# [Task directions]
Transcribe exactly the line that contains "turquoise padlock [570,333,644,426]" and every line after it through the end of the records, with nothing else.

# [Scene difference descriptions]
+--

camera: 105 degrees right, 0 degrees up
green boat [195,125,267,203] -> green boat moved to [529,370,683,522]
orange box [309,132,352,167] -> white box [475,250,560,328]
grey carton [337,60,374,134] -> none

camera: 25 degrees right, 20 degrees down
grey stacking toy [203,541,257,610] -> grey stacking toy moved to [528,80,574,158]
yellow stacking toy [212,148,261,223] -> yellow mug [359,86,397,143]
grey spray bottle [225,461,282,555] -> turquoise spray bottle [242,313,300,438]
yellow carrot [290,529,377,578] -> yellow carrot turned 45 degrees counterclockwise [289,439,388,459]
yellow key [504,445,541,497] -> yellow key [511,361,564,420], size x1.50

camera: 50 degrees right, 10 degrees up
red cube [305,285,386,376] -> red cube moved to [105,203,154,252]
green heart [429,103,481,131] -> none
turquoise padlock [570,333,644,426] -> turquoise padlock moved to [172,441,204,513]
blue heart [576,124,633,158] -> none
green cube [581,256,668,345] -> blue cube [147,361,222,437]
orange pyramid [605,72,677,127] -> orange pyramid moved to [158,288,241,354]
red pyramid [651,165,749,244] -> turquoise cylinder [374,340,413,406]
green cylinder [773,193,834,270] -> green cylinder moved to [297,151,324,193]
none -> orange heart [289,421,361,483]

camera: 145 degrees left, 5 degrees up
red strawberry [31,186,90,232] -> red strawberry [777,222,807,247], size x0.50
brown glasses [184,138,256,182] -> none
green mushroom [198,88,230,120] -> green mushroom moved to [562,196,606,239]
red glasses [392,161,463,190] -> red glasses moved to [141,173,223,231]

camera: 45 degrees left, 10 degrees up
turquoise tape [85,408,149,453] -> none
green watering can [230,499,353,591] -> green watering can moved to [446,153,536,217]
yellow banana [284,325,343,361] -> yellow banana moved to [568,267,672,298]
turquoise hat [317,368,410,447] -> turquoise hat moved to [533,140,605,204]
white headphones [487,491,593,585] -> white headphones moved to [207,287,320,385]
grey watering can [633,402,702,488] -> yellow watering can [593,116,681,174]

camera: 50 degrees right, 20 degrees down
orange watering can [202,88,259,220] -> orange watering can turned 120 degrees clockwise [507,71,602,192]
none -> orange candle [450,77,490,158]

+--

# [Output below]
turquoise padlock [570,333,644,426] -> turquoise padlock moved to [172,441,204,513]
blue heart [576,124,633,158] -> none
green cube [581,256,668,345] -> blue cube [147,361,222,437]
orange pyramid [605,72,677,127] -> orange pyramid moved to [158,288,241,354]
red pyramid [651,165,749,244] -> turquoise cylinder [374,340,413,406]
green cylinder [773,193,834,270] -> green cylinder moved to [297,151,324,193]
none -> orange heart [289,421,361,483]

camera: 145 degrees left, 5 degrees up
red strawberry [31,186,90,232] -> red strawberry [777,222,807,247], size x0.50
brown glasses [184,138,256,182] -> none
green mushroom [198,88,230,120] -> green mushroom moved to [562,196,606,239]
red glasses [392,161,463,190] -> red glasses moved to [141,173,223,231]

camera: 45 degrees left, 10 degrees up
turquoise tape [85,408,149,453] -> none
green watering can [230,499,353,591] -> green watering can moved to [446,153,536,217]
yellow banana [284,325,343,361] -> yellow banana moved to [568,267,672,298]
turquoise hat [317,368,410,447] -> turquoise hat moved to [533,140,605,204]
white headphones [487,491,593,585] -> white headphones moved to [207,287,320,385]
grey watering can [633,402,702,488] -> yellow watering can [593,116,681,174]

camera: 50 degrees right, 20 degrees down
orange watering can [202,88,259,220] -> orange watering can turned 120 degrees clockwise [507,71,602,192]
none -> orange candle [450,77,490,158]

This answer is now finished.